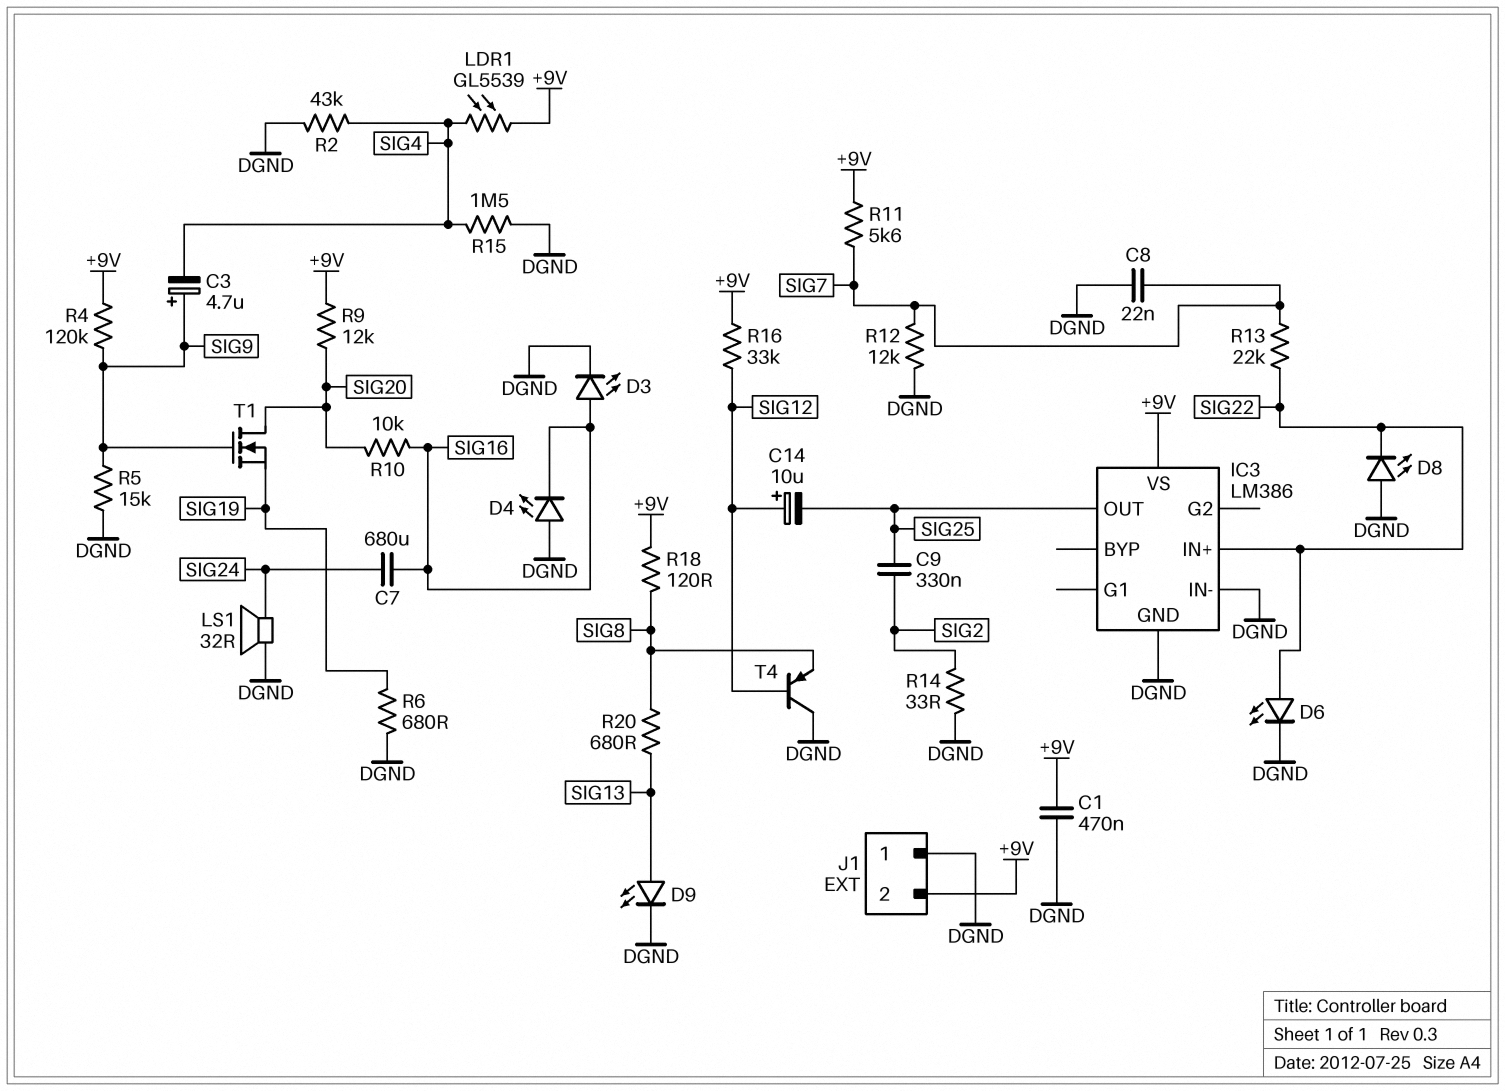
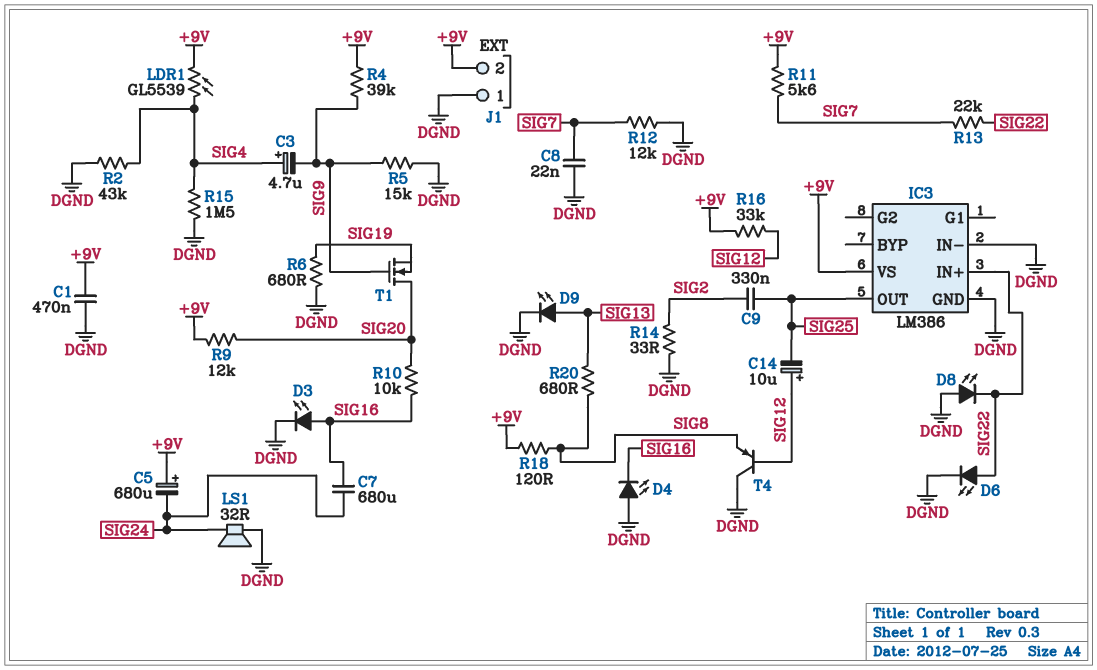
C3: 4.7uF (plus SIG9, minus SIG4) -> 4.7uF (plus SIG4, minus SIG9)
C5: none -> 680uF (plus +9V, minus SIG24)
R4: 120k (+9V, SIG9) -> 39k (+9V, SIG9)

---

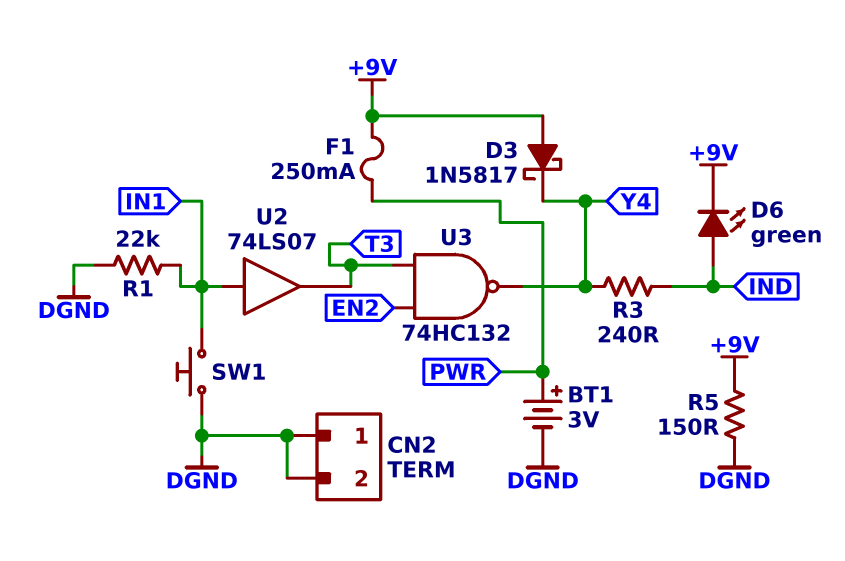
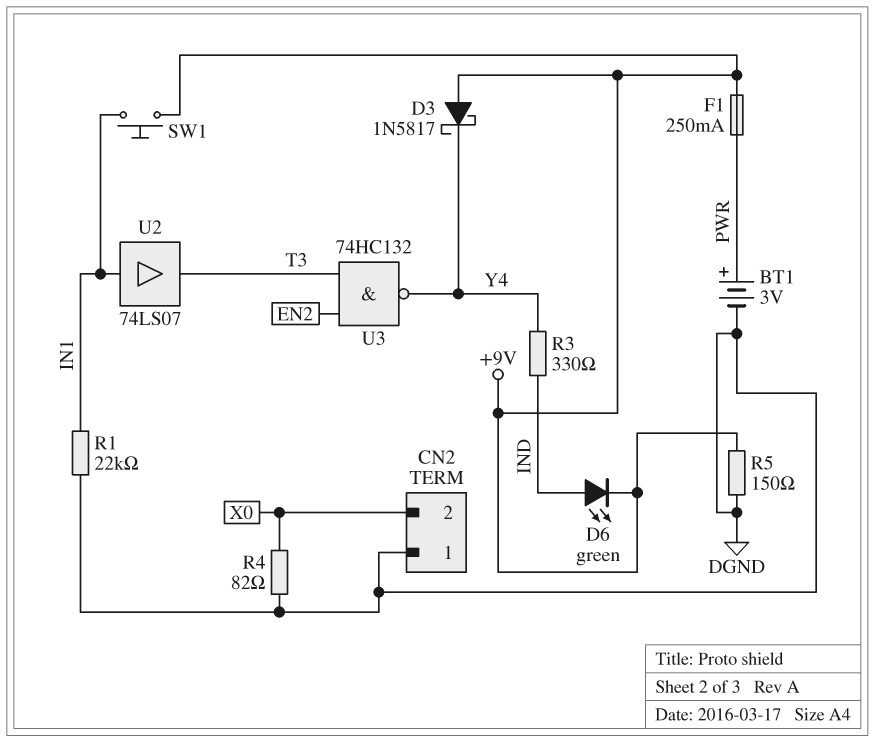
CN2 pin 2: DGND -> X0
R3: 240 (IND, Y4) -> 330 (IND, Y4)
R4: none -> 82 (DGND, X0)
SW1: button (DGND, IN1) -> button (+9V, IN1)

**YOUR TASK:** The line above containing "C3: 4.7uF (plus", the line containing "R4: 120k (+9V, SIG9) -> 39k (+9V, SIG9)", and every line between them are to be transcribed exactly; no other line is wanted.

**EXERCISE OUTPUT:**
C3: 4.7uF (plus SIG9, minus SIG4) -> 4.7uF (plus SIG4, minus SIG9)
C5: none -> 680uF (plus +9V, minus SIG24)
R4: 120k (+9V, SIG9) -> 39k (+9V, SIG9)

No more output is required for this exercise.